[Dataset items]

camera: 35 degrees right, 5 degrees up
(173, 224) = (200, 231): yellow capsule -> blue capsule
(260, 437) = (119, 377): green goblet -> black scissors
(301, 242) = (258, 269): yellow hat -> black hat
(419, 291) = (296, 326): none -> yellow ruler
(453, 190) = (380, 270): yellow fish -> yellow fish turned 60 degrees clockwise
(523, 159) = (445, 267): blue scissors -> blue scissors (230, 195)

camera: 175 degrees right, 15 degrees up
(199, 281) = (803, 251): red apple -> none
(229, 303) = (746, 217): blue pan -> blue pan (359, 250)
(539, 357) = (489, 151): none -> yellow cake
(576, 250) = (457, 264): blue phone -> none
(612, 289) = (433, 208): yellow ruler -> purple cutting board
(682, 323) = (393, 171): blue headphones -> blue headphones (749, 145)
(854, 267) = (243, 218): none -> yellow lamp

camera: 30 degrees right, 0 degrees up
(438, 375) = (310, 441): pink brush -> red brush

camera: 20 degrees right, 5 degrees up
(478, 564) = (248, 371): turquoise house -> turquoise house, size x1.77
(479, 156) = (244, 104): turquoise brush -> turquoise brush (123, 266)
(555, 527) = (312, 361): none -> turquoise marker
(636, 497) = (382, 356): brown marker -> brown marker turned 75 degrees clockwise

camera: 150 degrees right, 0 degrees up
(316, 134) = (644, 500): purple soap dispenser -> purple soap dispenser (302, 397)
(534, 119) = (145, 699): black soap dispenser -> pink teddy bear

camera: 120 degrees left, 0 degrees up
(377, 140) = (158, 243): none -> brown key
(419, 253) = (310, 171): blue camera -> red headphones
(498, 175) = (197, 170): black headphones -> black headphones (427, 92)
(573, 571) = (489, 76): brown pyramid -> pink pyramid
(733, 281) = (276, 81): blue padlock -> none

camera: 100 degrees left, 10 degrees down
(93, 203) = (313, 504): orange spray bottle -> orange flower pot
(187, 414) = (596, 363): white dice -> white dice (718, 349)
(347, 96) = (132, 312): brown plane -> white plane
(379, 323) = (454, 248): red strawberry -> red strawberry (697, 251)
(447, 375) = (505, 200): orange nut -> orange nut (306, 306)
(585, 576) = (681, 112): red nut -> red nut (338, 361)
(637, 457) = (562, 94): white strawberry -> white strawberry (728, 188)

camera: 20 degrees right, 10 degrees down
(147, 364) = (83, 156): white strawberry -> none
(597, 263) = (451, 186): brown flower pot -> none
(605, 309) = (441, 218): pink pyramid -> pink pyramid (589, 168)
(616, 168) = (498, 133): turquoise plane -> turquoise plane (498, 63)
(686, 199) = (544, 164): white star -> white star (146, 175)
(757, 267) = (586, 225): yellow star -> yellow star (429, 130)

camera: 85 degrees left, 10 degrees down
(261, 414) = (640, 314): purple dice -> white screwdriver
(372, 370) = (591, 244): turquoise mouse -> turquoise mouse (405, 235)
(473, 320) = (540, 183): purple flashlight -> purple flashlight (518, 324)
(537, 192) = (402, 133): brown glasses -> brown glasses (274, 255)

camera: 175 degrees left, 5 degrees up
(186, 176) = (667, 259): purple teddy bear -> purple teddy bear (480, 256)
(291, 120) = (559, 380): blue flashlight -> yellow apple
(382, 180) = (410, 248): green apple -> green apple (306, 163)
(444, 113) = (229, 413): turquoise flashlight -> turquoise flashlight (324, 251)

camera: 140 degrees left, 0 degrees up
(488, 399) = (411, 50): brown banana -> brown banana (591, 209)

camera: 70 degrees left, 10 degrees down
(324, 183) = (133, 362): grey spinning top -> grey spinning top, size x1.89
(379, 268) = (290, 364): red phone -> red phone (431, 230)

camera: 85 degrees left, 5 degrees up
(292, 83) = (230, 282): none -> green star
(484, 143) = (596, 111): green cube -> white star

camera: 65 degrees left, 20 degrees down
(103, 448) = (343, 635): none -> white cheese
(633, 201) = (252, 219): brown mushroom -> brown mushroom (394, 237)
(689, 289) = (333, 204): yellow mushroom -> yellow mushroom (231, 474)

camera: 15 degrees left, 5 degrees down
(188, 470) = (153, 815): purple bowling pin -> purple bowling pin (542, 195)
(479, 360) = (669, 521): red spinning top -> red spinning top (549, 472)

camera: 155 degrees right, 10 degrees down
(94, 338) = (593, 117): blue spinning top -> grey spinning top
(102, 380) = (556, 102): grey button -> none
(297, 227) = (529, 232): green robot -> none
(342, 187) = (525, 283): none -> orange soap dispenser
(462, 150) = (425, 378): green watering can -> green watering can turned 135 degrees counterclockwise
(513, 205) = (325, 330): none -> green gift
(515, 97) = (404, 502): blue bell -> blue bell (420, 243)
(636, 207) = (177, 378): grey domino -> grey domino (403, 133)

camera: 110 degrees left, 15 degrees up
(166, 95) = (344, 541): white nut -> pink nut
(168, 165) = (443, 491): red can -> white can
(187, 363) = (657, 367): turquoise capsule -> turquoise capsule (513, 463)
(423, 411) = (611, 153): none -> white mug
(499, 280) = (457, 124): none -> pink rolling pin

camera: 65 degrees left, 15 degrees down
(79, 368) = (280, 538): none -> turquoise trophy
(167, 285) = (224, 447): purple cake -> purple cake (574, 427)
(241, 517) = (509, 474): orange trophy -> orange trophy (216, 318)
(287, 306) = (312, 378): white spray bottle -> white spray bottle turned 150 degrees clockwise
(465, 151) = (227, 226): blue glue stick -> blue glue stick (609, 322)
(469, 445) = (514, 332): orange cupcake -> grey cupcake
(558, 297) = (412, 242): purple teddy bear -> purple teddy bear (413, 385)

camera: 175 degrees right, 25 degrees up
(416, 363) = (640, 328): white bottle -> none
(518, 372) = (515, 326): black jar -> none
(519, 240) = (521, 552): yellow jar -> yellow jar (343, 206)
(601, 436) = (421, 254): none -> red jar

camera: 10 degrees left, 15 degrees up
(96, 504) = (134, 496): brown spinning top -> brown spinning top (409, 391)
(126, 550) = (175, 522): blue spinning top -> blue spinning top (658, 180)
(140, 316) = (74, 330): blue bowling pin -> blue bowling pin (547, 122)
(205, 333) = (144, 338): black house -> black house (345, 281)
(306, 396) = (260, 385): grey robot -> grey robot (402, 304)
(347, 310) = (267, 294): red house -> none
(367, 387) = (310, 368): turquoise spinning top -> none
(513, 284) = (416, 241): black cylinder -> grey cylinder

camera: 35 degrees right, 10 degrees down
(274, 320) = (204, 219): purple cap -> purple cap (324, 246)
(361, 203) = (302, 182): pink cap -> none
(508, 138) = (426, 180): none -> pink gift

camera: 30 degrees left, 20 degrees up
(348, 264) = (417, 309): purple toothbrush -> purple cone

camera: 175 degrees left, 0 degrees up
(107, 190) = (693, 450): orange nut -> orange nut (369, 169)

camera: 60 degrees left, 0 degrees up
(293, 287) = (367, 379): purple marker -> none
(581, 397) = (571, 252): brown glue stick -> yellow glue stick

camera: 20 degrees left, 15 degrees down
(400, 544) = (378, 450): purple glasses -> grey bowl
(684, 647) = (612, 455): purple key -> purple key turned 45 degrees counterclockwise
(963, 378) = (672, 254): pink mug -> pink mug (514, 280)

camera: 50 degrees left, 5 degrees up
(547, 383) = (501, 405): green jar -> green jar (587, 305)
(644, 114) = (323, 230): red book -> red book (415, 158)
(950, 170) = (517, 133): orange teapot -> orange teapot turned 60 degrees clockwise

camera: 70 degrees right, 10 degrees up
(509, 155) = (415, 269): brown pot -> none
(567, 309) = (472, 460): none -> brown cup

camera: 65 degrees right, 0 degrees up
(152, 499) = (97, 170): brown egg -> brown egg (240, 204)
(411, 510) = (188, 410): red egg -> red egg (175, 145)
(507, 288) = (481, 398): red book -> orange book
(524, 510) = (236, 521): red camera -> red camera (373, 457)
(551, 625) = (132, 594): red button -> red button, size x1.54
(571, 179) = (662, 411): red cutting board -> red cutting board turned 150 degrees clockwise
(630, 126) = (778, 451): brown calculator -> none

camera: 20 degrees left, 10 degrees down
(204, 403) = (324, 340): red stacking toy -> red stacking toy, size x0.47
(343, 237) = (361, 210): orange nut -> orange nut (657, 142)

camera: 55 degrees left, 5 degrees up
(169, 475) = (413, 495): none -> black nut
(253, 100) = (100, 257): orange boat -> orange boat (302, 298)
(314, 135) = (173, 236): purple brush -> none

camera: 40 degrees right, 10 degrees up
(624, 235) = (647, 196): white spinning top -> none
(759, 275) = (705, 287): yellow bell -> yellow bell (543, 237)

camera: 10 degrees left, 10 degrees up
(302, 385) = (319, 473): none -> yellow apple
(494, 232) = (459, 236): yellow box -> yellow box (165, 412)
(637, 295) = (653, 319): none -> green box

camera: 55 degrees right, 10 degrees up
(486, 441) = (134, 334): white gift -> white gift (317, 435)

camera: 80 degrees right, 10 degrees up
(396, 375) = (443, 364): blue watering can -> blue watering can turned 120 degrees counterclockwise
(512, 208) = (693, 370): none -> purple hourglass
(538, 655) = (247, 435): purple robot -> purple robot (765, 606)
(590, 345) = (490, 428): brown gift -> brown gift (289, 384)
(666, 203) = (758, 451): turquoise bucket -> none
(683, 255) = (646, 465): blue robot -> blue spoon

## Exercise goal
Find every line of the data that includes the string "headphones". Copy each of those lines.

## The answer
(682, 323) = (393, 171): blue headphones -> blue headphones (749, 145)
(419, 253) = (310, 171): blue camera -> red headphones
(498, 175) = (197, 170): black headphones -> black headphones (427, 92)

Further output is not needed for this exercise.